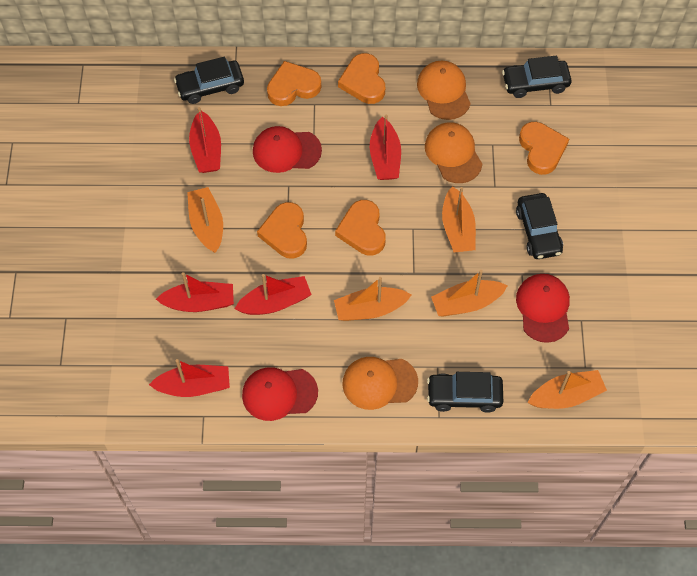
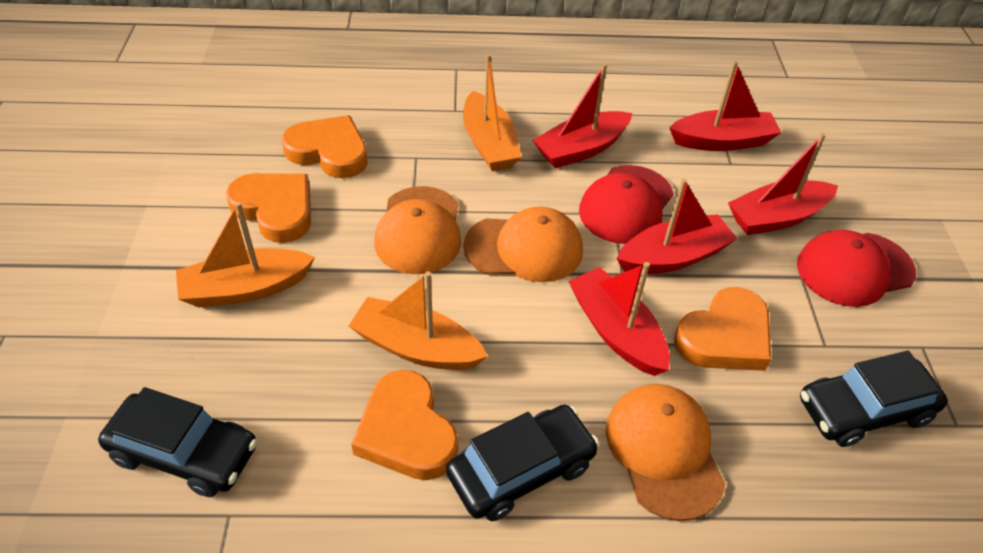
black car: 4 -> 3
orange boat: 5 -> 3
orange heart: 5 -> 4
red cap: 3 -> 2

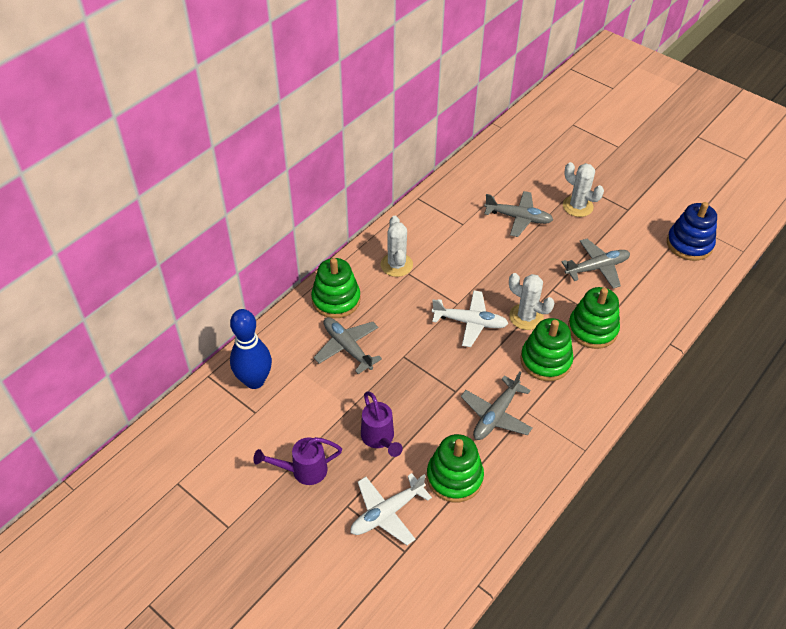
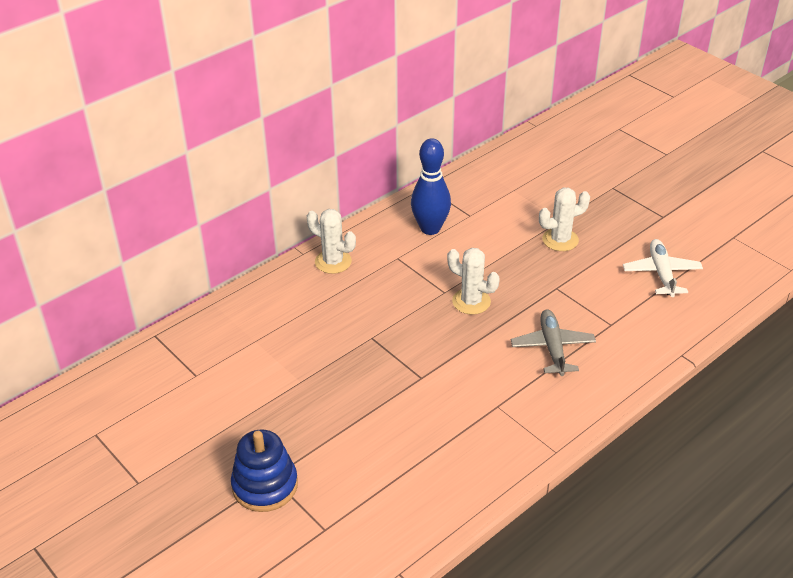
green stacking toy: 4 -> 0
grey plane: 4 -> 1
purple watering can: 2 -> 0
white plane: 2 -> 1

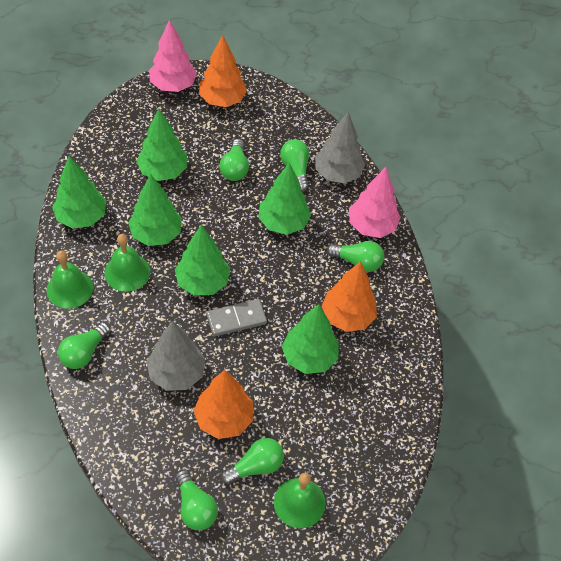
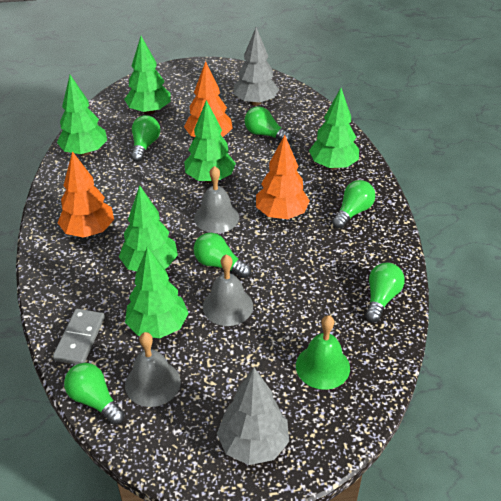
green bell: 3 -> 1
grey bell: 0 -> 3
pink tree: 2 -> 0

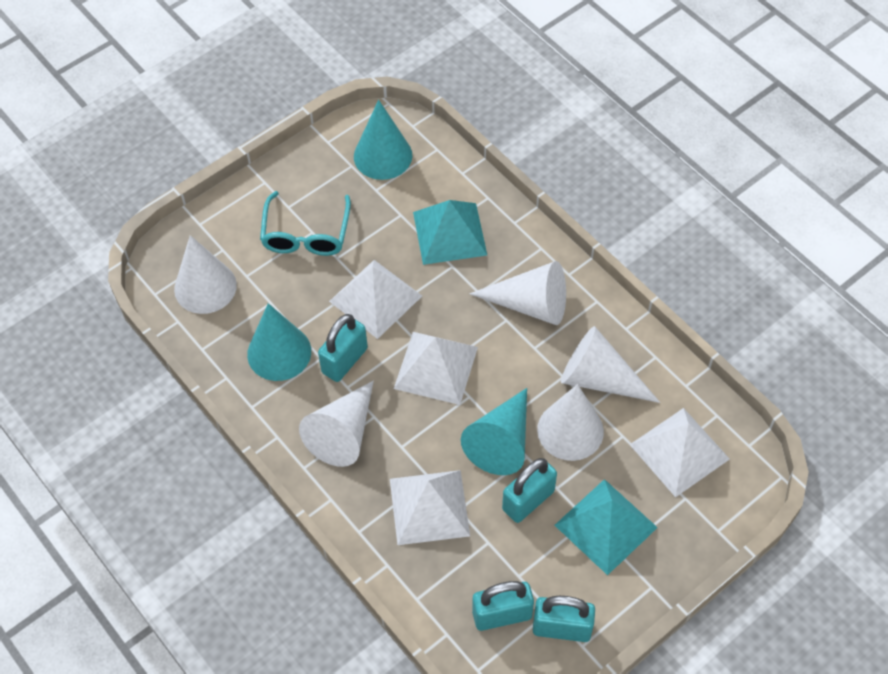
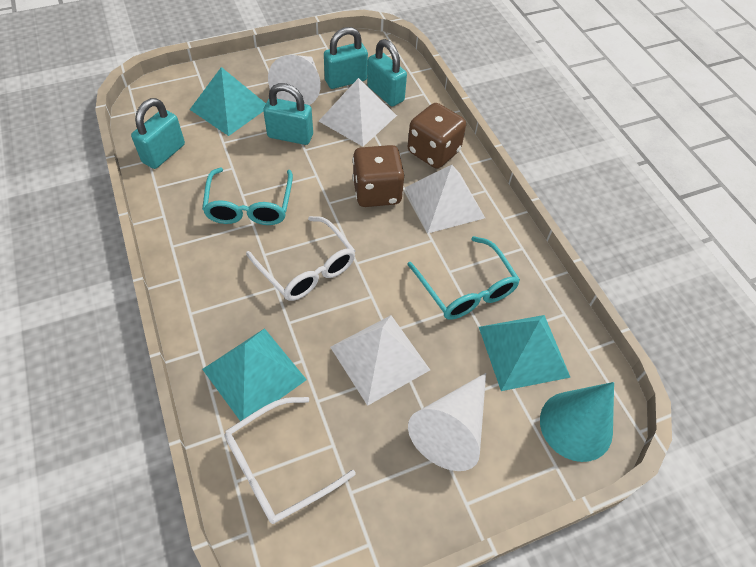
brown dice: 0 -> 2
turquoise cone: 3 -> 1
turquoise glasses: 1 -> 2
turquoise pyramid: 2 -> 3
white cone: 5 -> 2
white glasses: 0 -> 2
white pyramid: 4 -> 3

## Exercise brief
Restate the full listing verbatim and drop every picture.

## Result
black car: 4 -> 3
orange boat: 5 -> 3
orange heart: 5 -> 4
red cap: 3 -> 2

green stacking toy: 4 -> 0
grey plane: 4 -> 1
purple watering can: 2 -> 0
white plane: 2 -> 1

green bell: 3 -> 1
grey bell: 0 -> 3
pink tree: 2 -> 0

brown dice: 0 -> 2
turquoise cone: 3 -> 1
turquoise glasses: 1 -> 2
turquoise pyramid: 2 -> 3
white cone: 5 -> 2
white glasses: 0 -> 2
white pyramid: 4 -> 3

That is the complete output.